* _WHAT IS NEEDED_
Copy out the records in full, word for word, without pictures.

─── EXCERPTED DATA

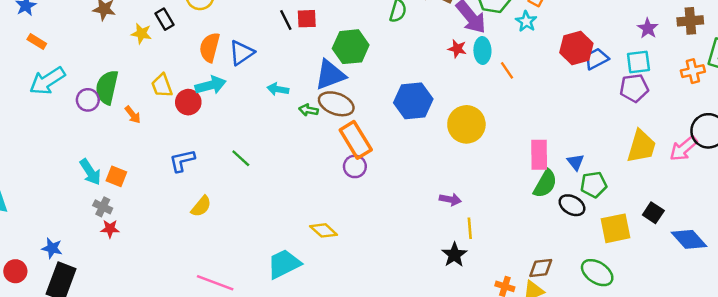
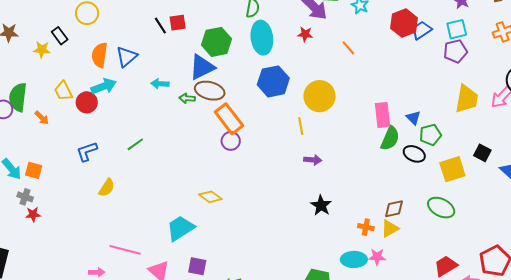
cyan ellipse: (482, 50) -> (262, 38), moved, size x1.5
green line: (241, 158) -> (135, 144), turned -72
yellow line: (470, 228) -> (301, 126), moved

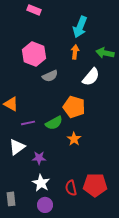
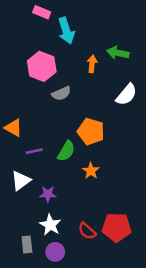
cyan arrow: (80, 27) -> (66, 31), moved, turned -40
green arrow: (105, 53) -> (118, 53), moved
white semicircle: (91, 77) -> (126, 95), moved
green semicircle: (54, 123) -> (66, 151), turned -30
red semicircle: (71, 188) -> (87, 231), turned -35
gray rectangle: (11, 199) -> (27, 245), moved

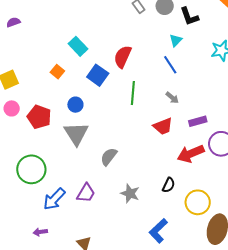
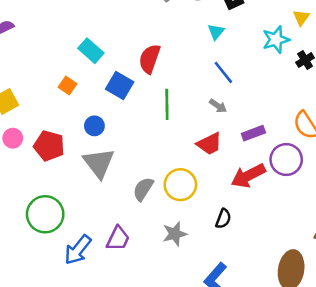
blue line: (170, 65) -> (223, 72), moved
gray star: (130, 193) -> (175, 234), turned -30
yellow circle: (198, 202) -> (180, 185), moved

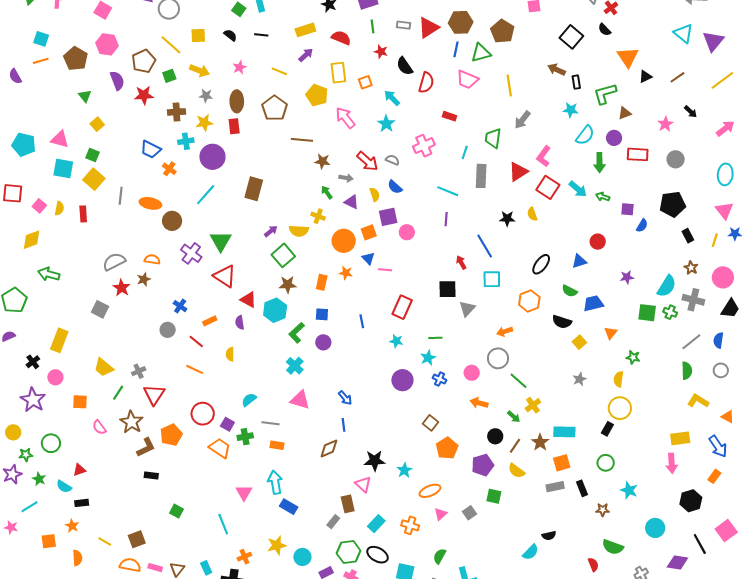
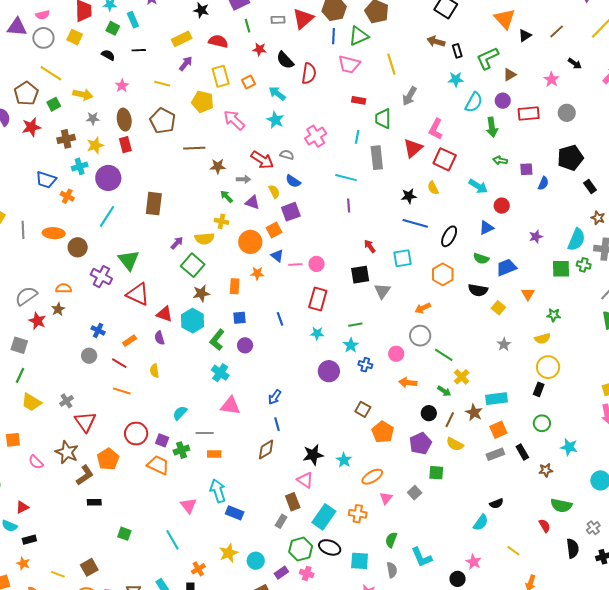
yellow square: (198, 35) -> (75, 37), moved, turned 35
red rectangle: (449, 116) -> (359, 100), moved
cyan arrow: (578, 189) -> (478, 186), moved
pink circle: (407, 232) -> (316, 264), moved
blue line: (485, 246) -> (415, 223), moved, turned -35
yellow semicircle: (619, 379) -> (542, 339), turned -105
green line: (118, 393) -> (20, 375), moved
blue arrow: (345, 398) -> (275, 397), turned 84
cyan rectangle: (376, 524) -> (324, 517), size x1.4

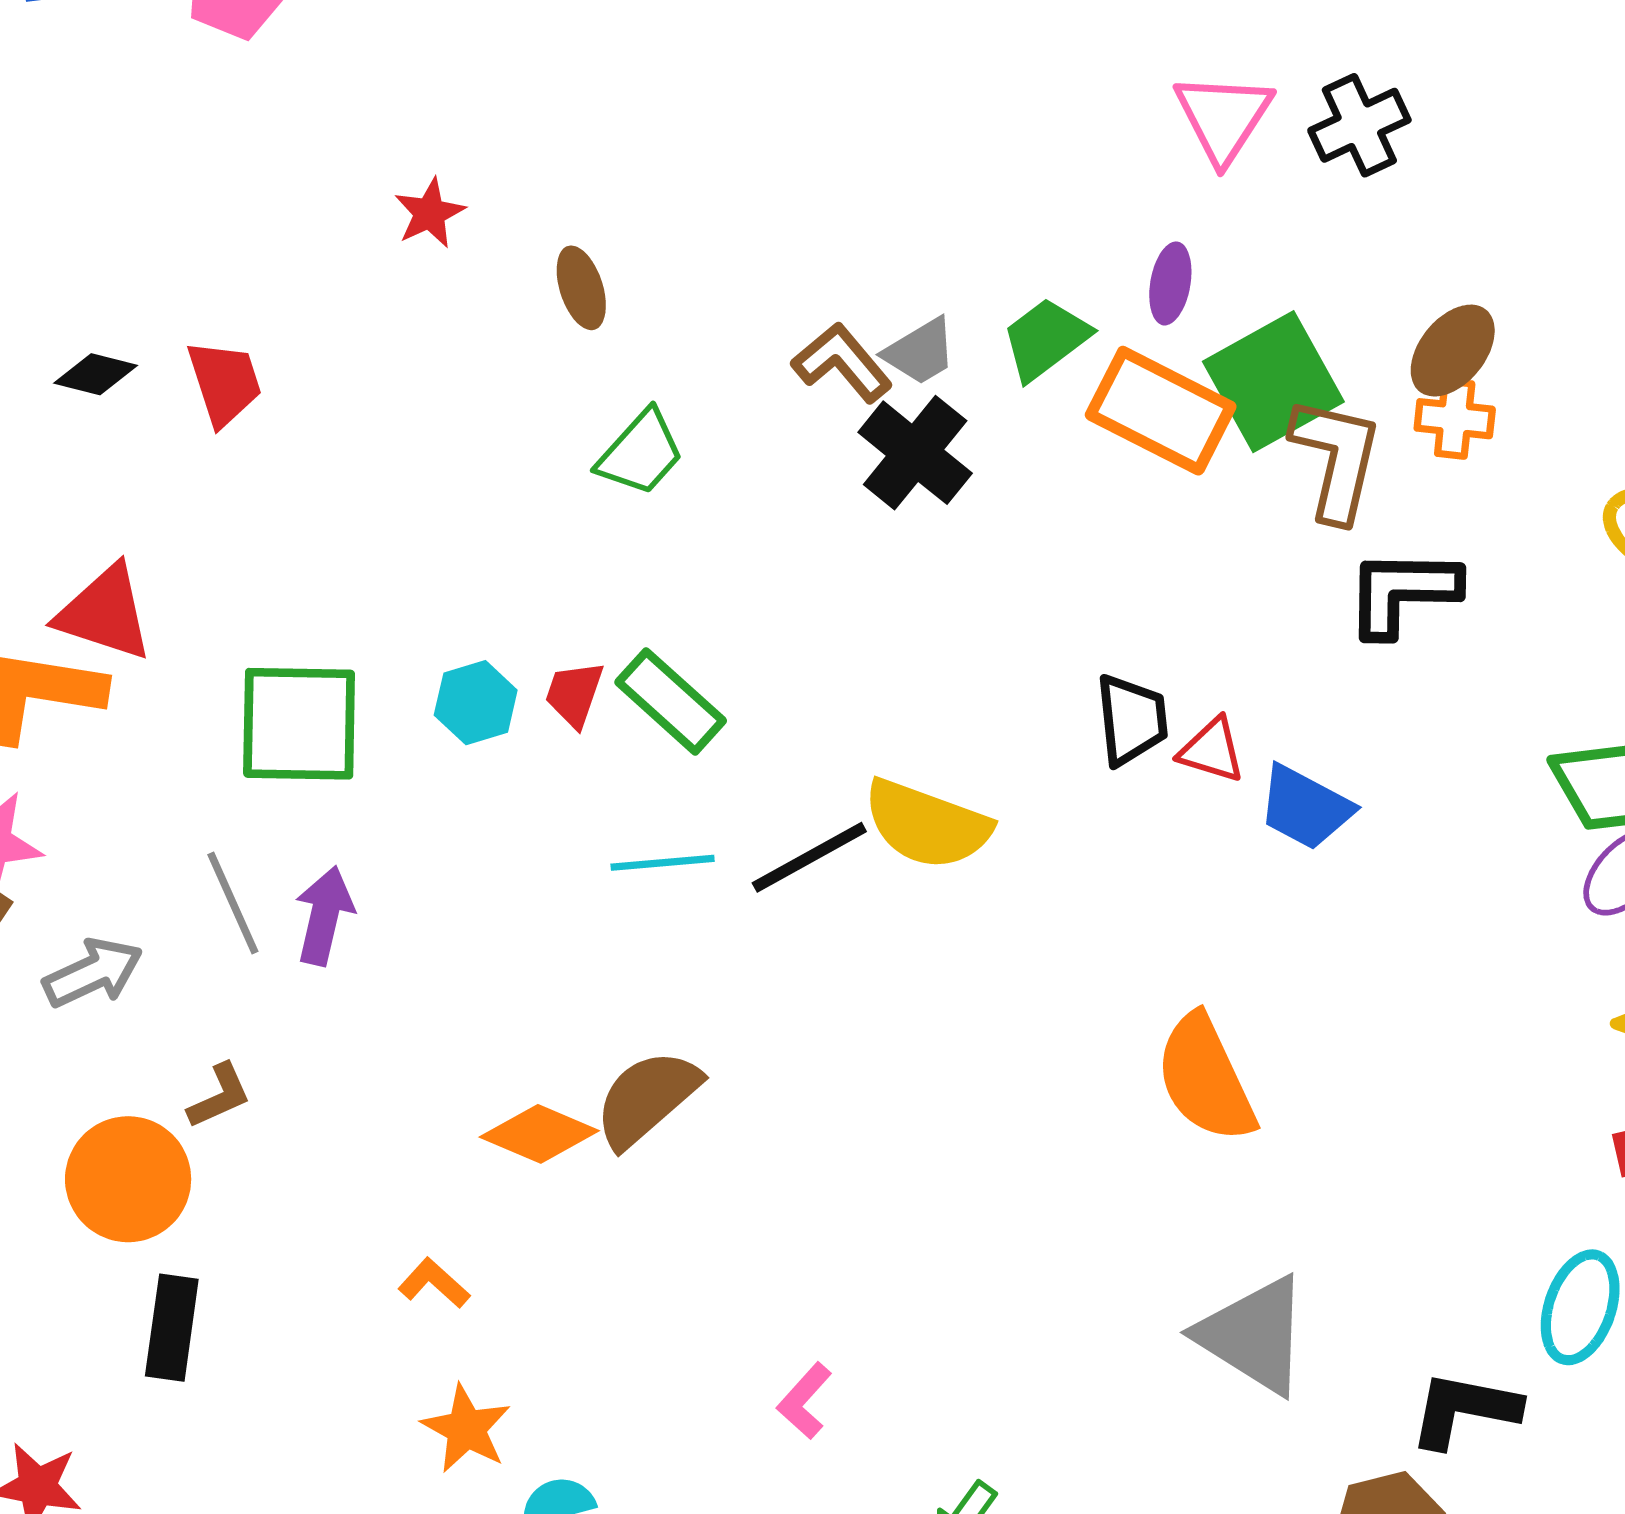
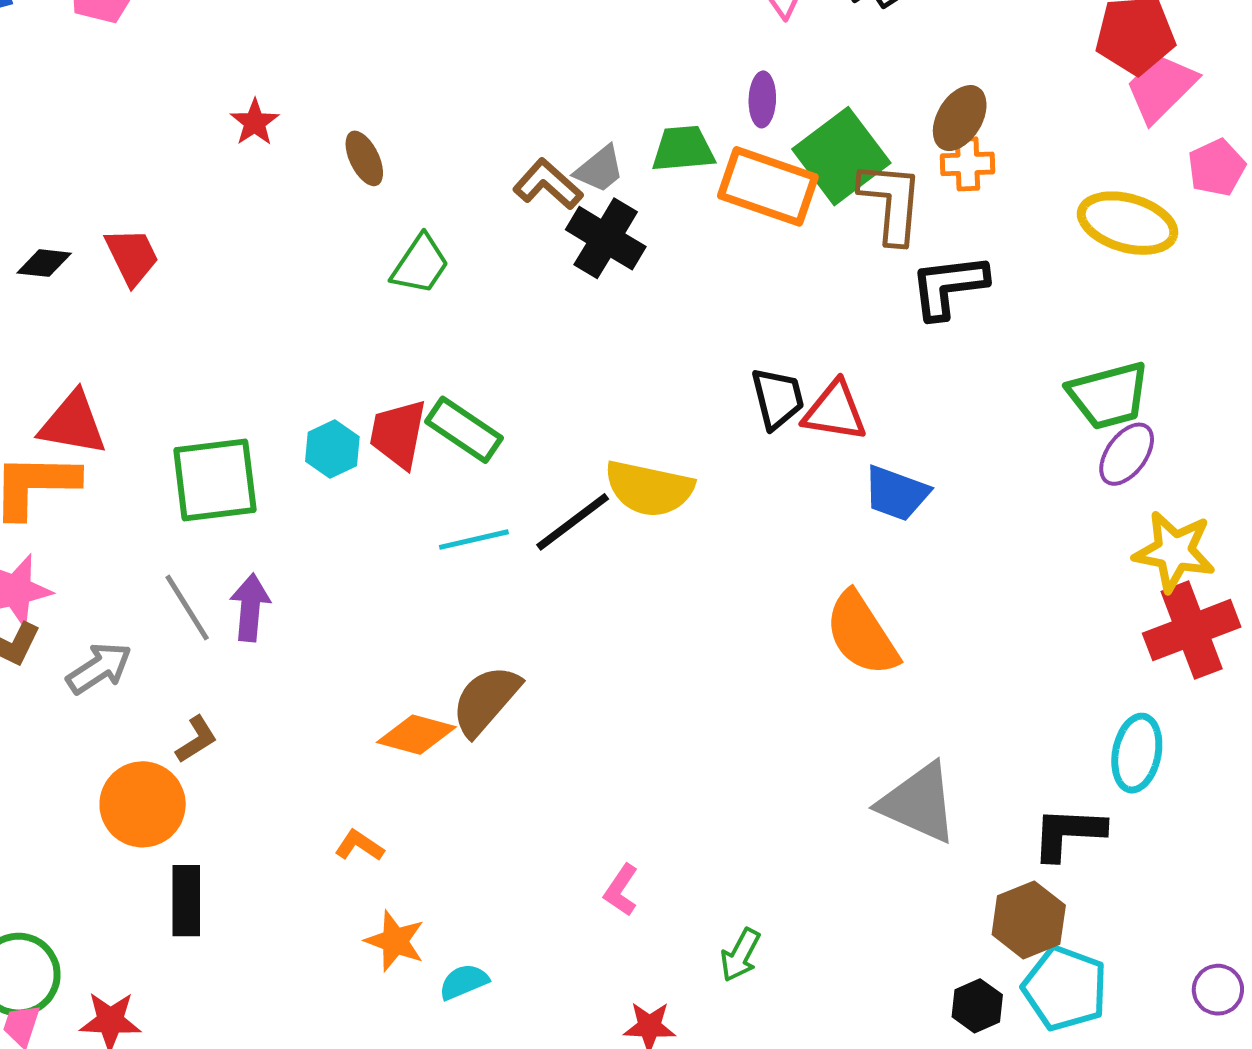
green trapezoid: (1046, 339) -> (683, 149), turned 40
red trapezoid: (574, 694) -> (398, 434), size x1.5
red triangle: (1212, 750) -> (835, 411), size x1.4
blue trapezoid: (1305, 807) -> (896, 493), moved

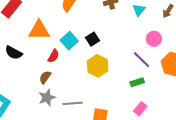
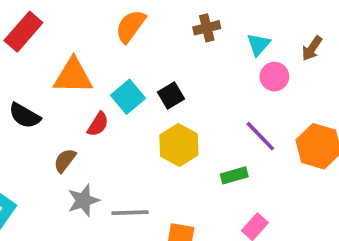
pink circle: (154, 39) -> (274, 77), moved
brown semicircle: (45, 77) -> (65, 160), moved
green rectangle: (137, 82) -> (234, 175), moved

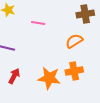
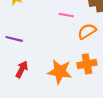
pink line: (38, 23) -> (66, 15), moved

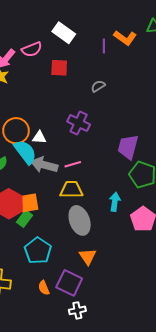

──────

* _WRITTEN RESPONSE_
cyan ellipse: (482, 50) -> (262, 38), moved, size x1.5
green line: (241, 158) -> (135, 144), turned -72
yellow line: (470, 228) -> (301, 126), moved

cyan arrow: (80, 27) -> (66, 31), moved, turned -40
green arrow: (105, 53) -> (118, 53), moved
white semicircle: (91, 77) -> (126, 95), moved
green semicircle: (54, 123) -> (66, 151), turned -30
red semicircle: (71, 188) -> (87, 231), turned -35
gray rectangle: (11, 199) -> (27, 245), moved

blue line: (170, 65) -> (223, 72), moved
gray star: (130, 193) -> (175, 234), turned -30
yellow circle: (198, 202) -> (180, 185), moved

yellow square: (198, 35) -> (75, 37), moved, turned 35
red rectangle: (449, 116) -> (359, 100), moved
cyan arrow: (578, 189) -> (478, 186), moved
pink circle: (407, 232) -> (316, 264), moved
blue line: (485, 246) -> (415, 223), moved, turned -35
yellow semicircle: (619, 379) -> (542, 339), turned -105
green line: (118, 393) -> (20, 375), moved
blue arrow: (345, 398) -> (275, 397), turned 84
cyan rectangle: (376, 524) -> (324, 517), size x1.4

green trapezoid: (1046, 339) -> (683, 149), turned 40
red trapezoid: (574, 694) -> (398, 434), size x1.5
red triangle: (1212, 750) -> (835, 411), size x1.4
blue trapezoid: (1305, 807) -> (896, 493), moved

pink circle: (154, 39) -> (274, 77), moved
brown semicircle: (45, 77) -> (65, 160), moved
green rectangle: (137, 82) -> (234, 175), moved

pink line: (38, 23) -> (66, 15), moved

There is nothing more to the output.